## Exercise details
Please retype the entries below word for word, passing over every picture.

Start of Data for analysis

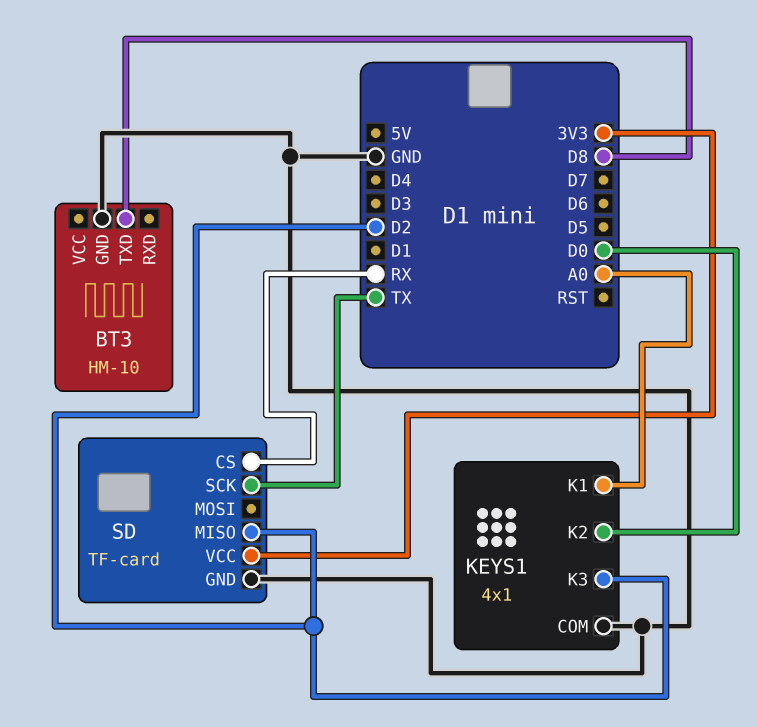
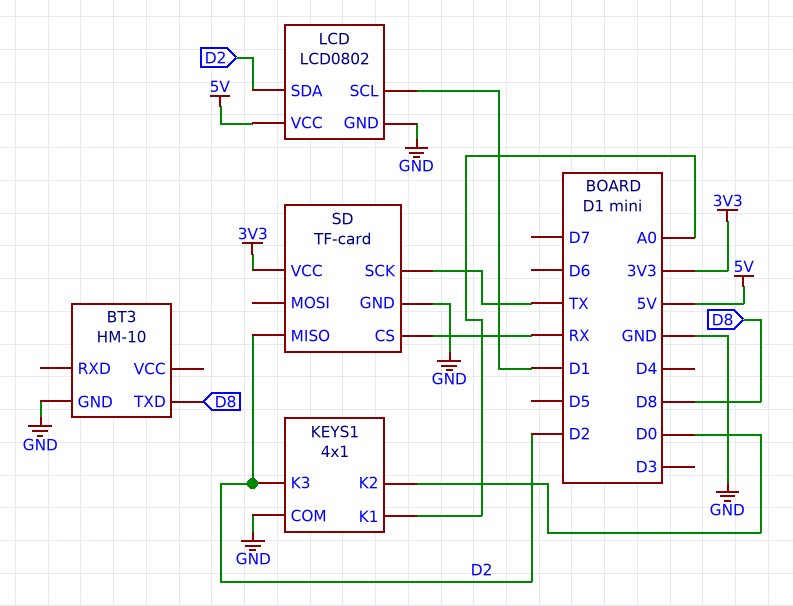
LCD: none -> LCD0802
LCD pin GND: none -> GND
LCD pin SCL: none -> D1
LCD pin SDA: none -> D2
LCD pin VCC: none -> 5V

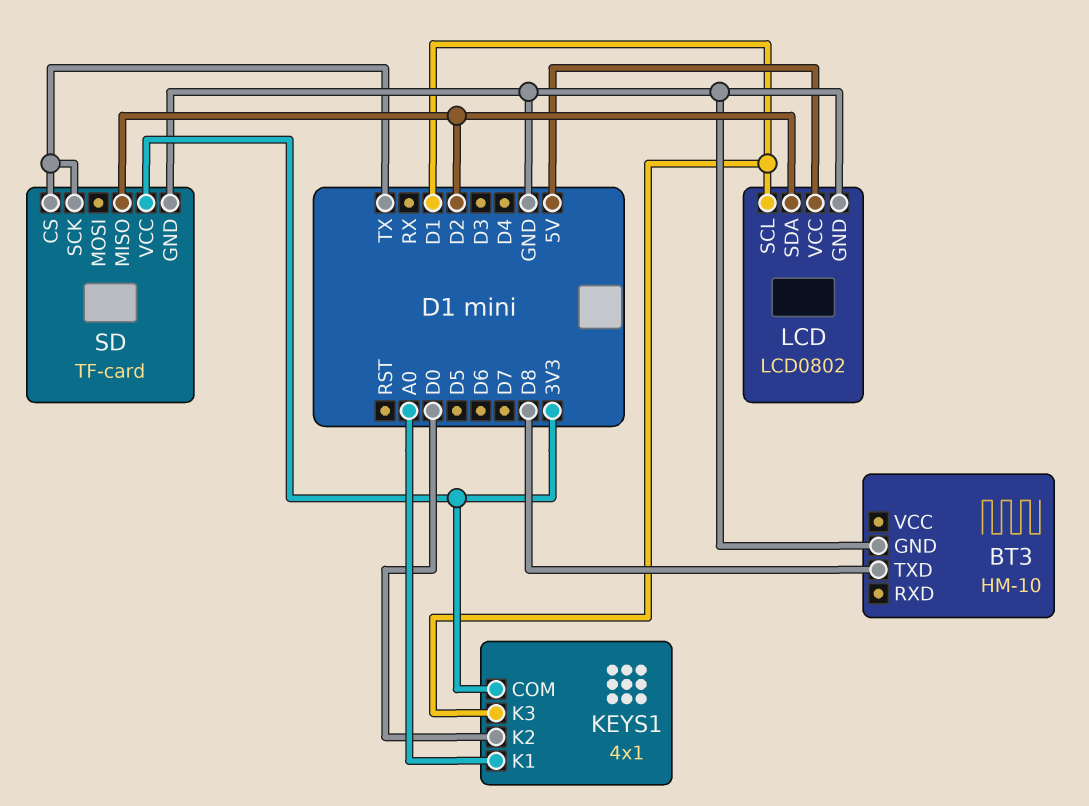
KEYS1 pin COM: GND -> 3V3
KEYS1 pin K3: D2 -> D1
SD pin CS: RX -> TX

End of Data for analysis

## Result of this exercise
LCD: none -> LCD0802
LCD pin GND: none -> GND
LCD pin SCL: none -> D1
LCD pin SDA: none -> D2
LCD pin VCC: none -> 5V

KEYS1 pin COM: GND -> 3V3
KEYS1 pin K3: D2 -> D1
SD pin CS: RX -> TX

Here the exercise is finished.